* Your assignment *
Say how many of the lines below include the word "Lumva". Only the number should be given.

* Exercise material *
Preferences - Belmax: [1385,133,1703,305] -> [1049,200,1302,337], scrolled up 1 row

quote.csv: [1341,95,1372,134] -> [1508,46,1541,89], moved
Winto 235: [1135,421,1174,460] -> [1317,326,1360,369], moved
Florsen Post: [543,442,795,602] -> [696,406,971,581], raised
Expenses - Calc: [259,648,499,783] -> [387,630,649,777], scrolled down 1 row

* * *

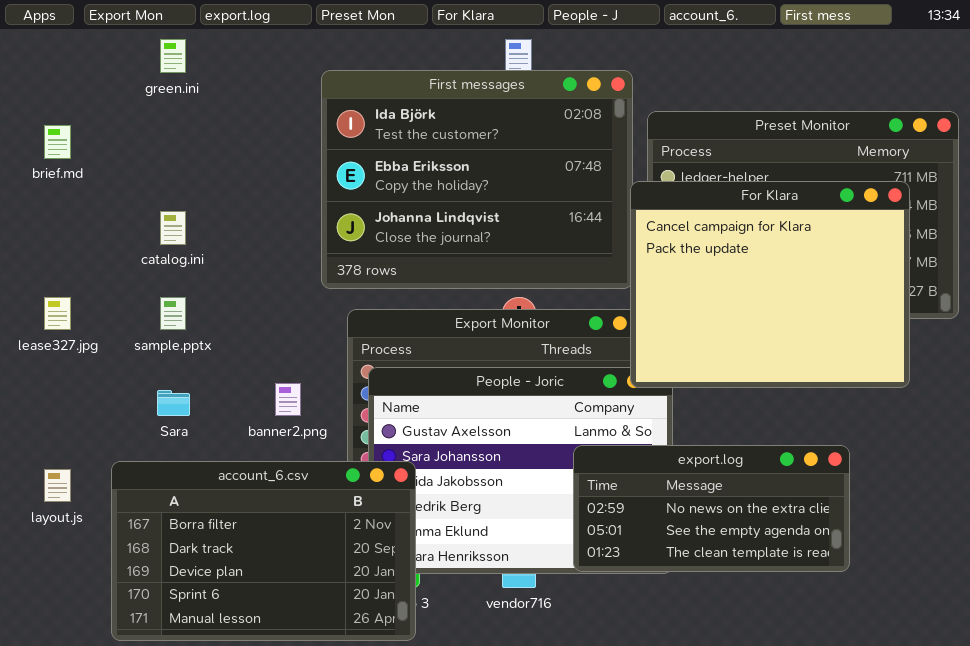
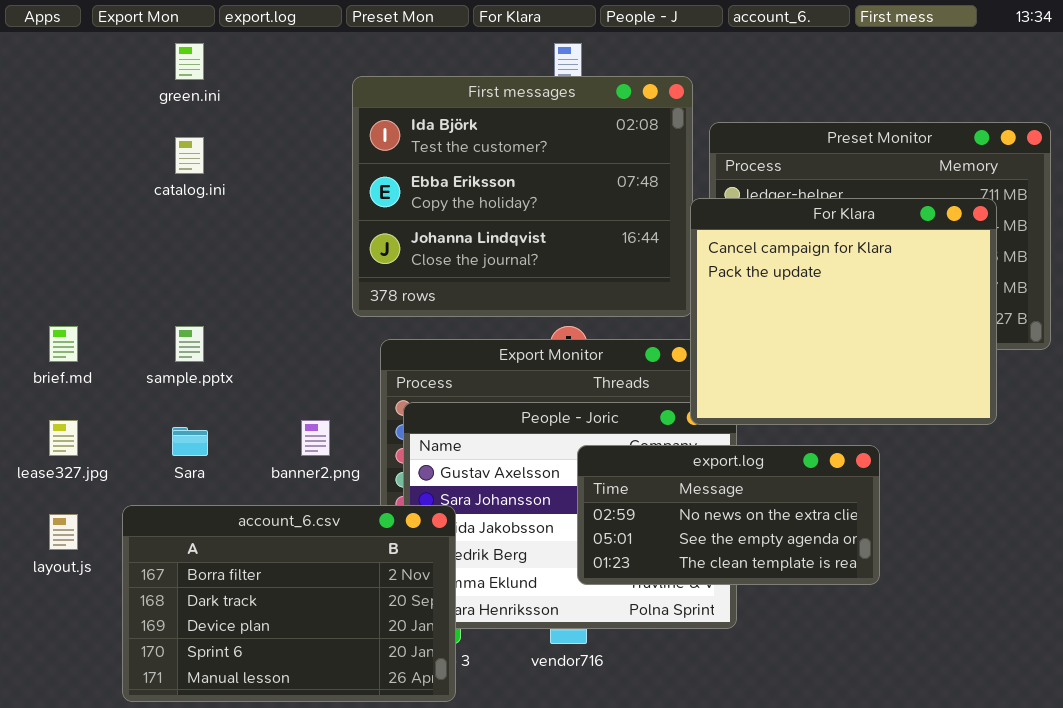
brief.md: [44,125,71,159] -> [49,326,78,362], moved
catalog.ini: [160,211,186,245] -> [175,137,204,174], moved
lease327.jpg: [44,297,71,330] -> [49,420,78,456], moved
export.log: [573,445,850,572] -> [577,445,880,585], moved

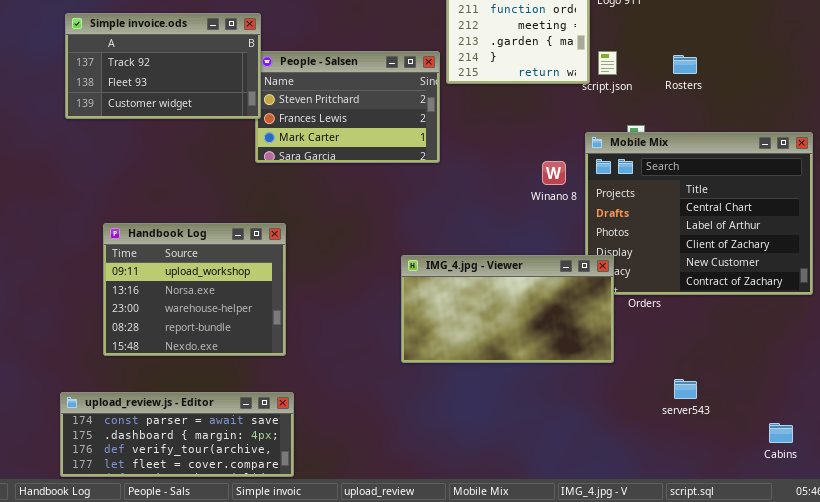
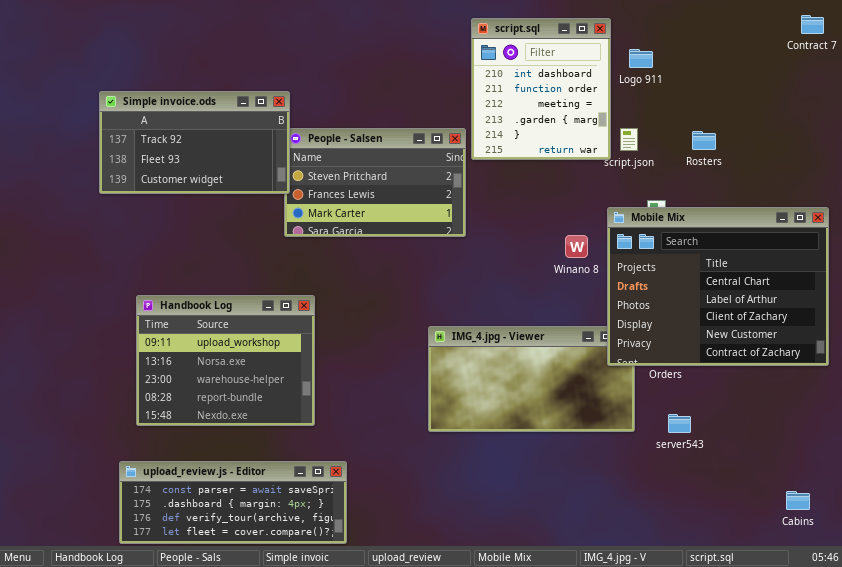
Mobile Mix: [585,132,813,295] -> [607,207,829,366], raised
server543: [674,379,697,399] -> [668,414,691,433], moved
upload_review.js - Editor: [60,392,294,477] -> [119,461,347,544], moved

...

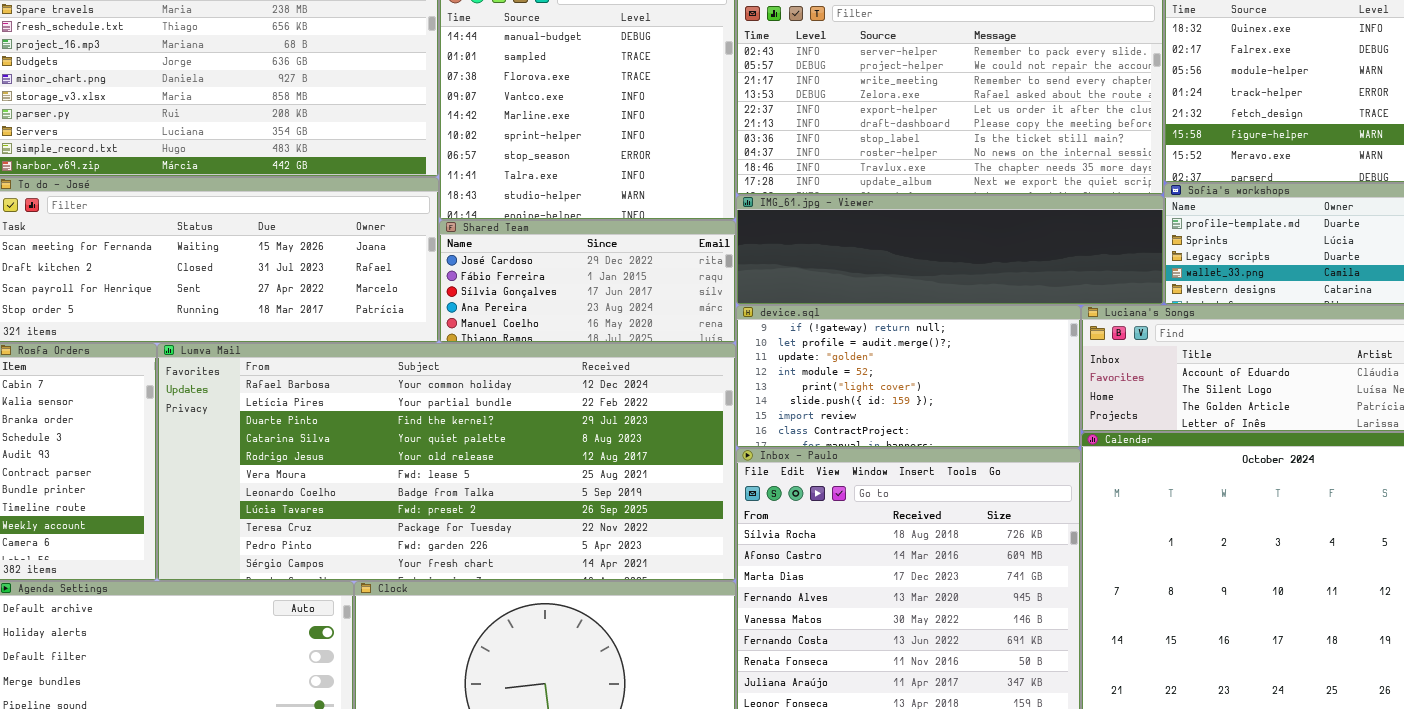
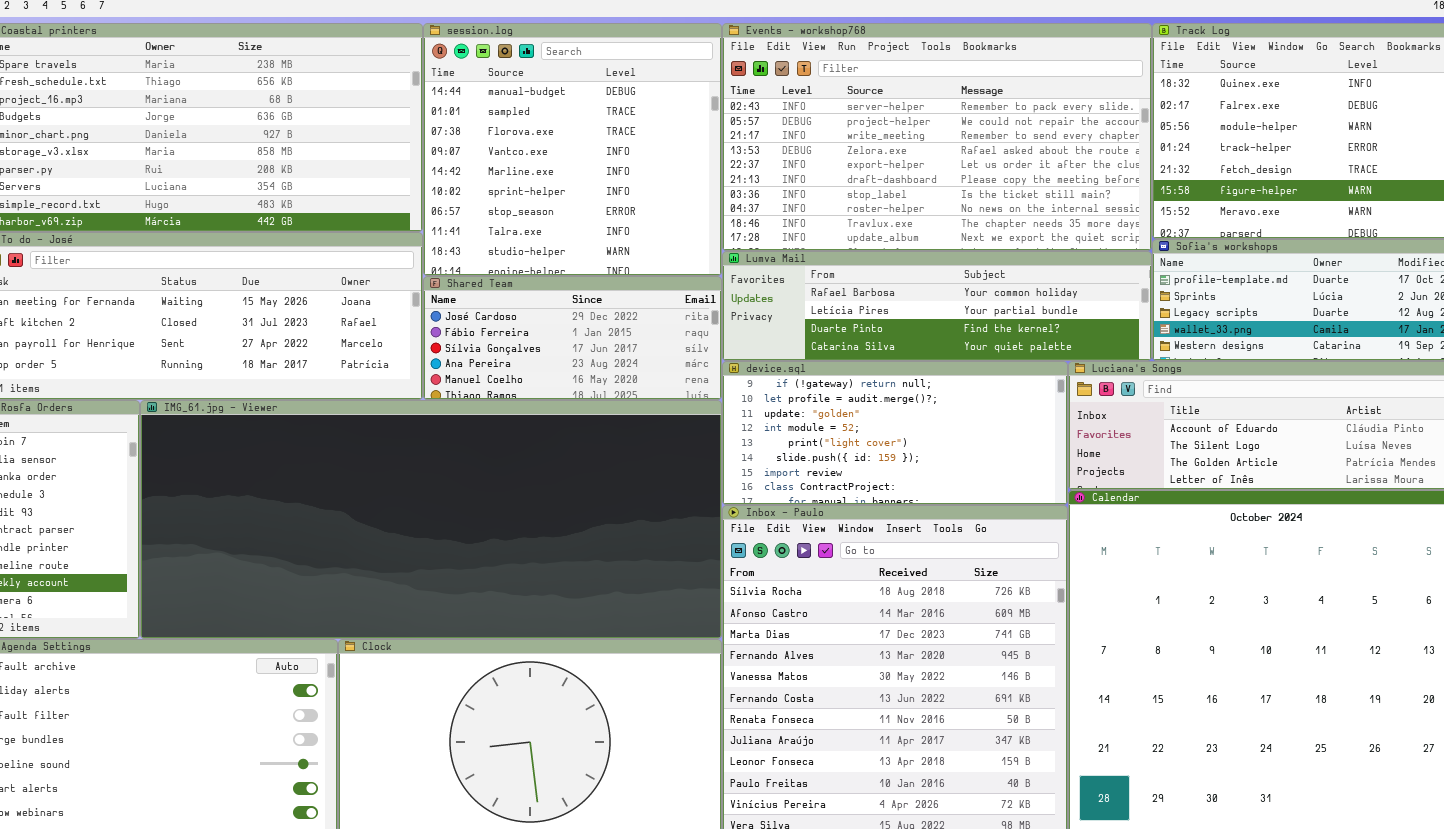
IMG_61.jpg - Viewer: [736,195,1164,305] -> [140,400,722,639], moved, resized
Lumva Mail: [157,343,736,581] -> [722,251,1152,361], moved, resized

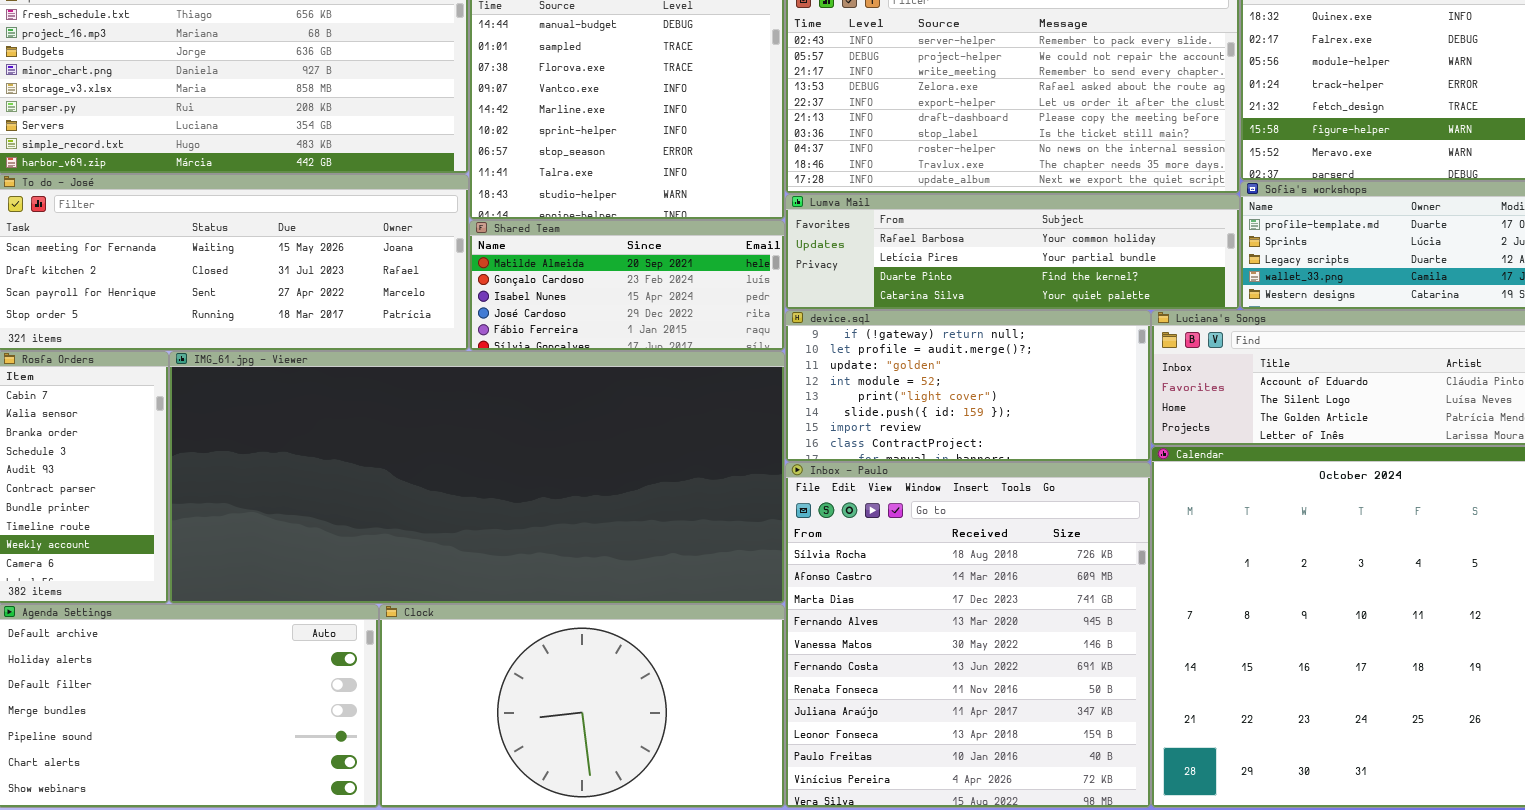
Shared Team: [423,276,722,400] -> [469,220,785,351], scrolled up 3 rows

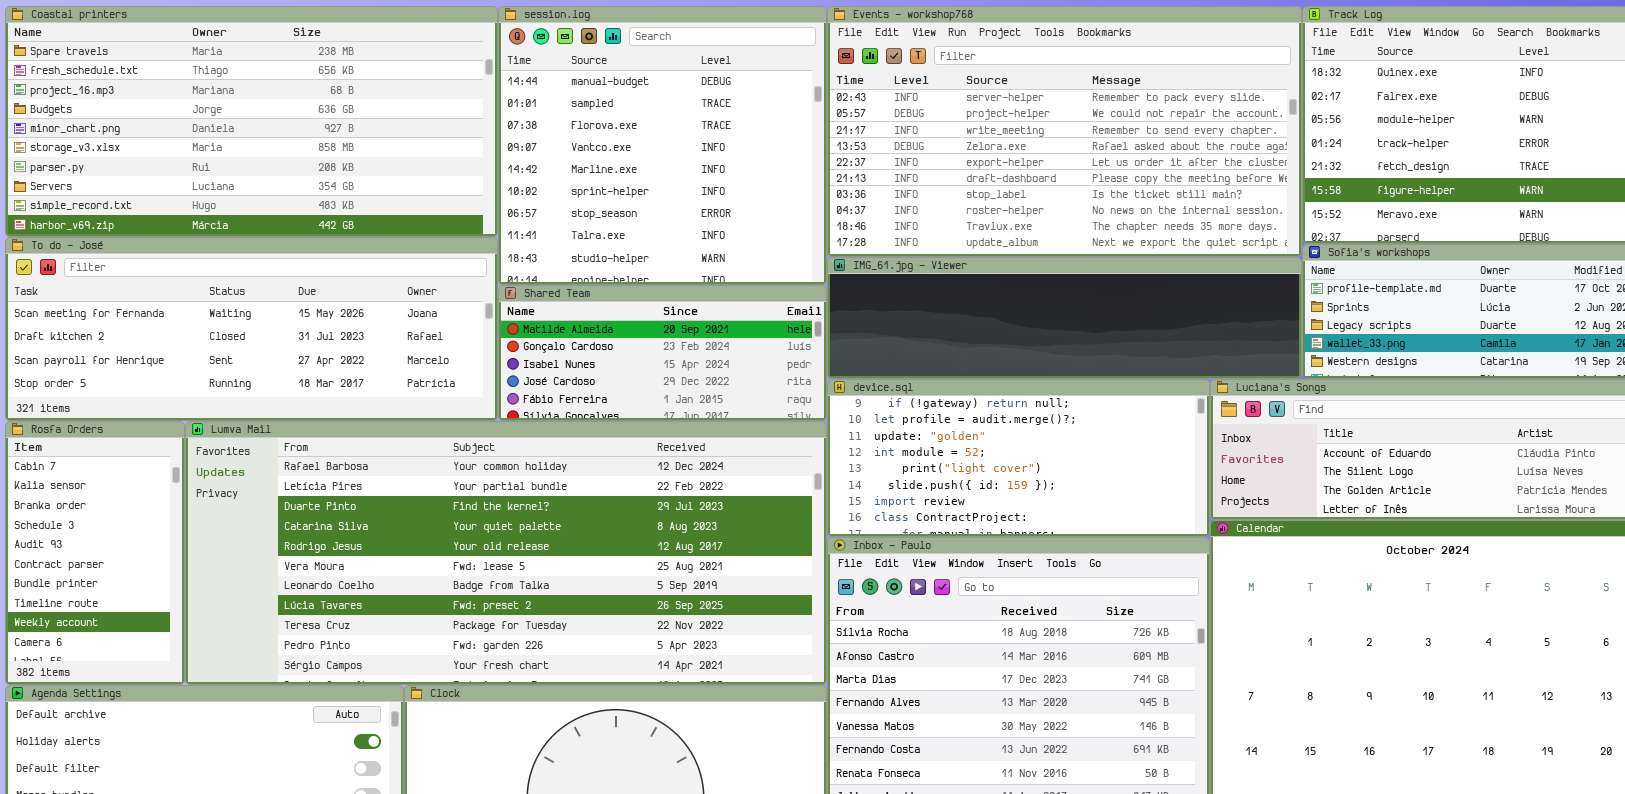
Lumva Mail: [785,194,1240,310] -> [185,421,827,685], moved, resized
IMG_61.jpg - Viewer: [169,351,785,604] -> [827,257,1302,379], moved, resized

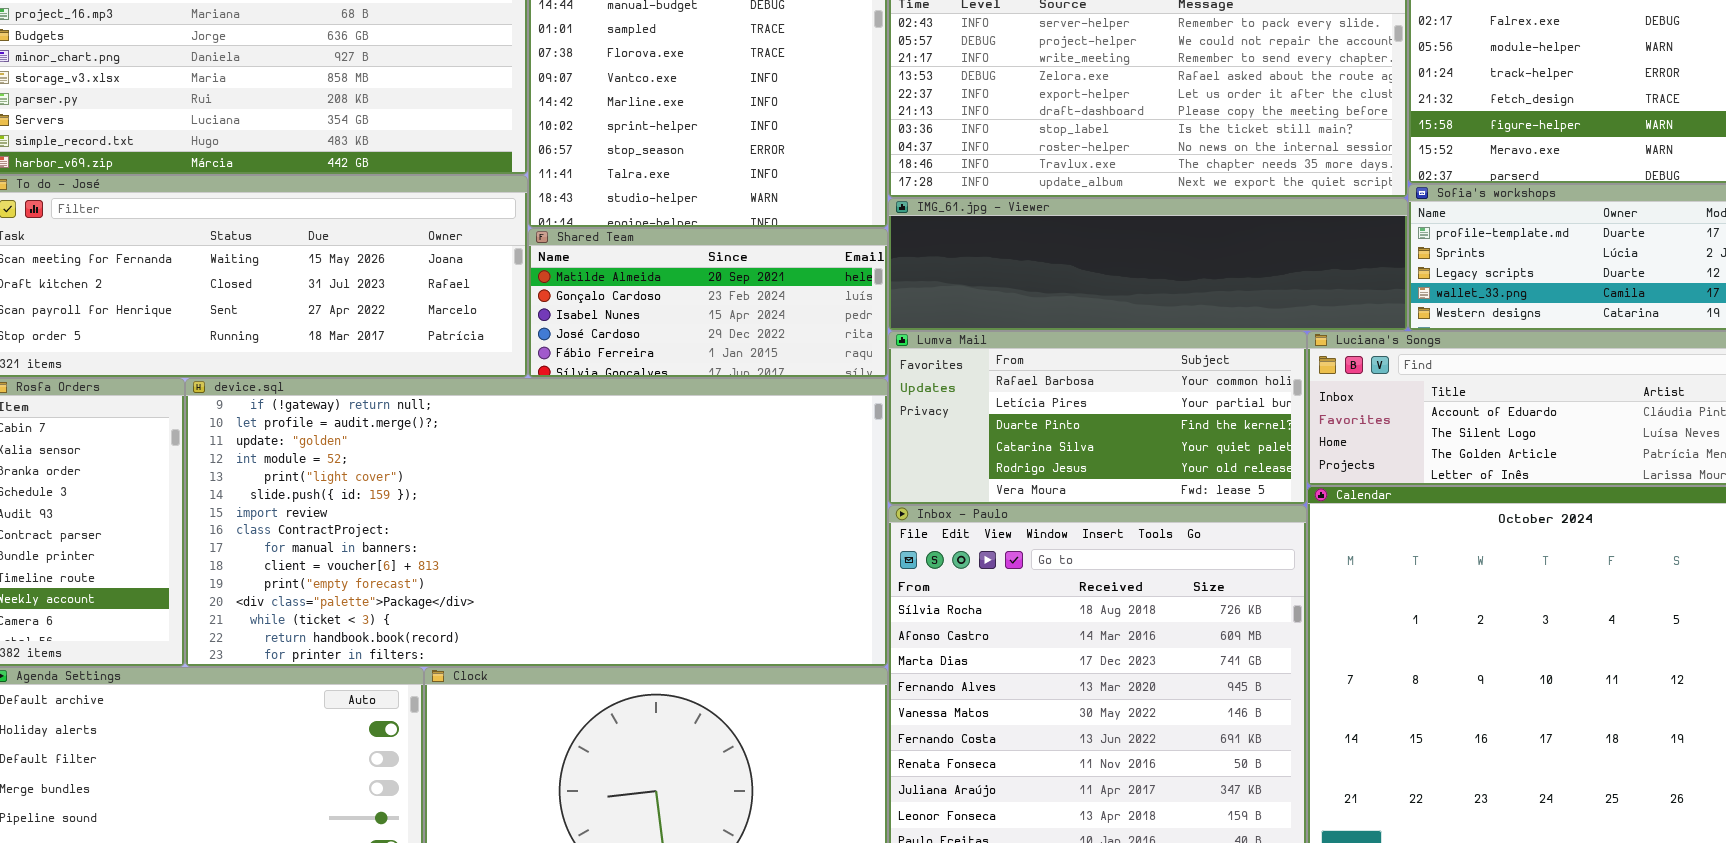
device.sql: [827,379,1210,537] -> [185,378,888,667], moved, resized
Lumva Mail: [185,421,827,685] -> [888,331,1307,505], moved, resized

* Finished task *
3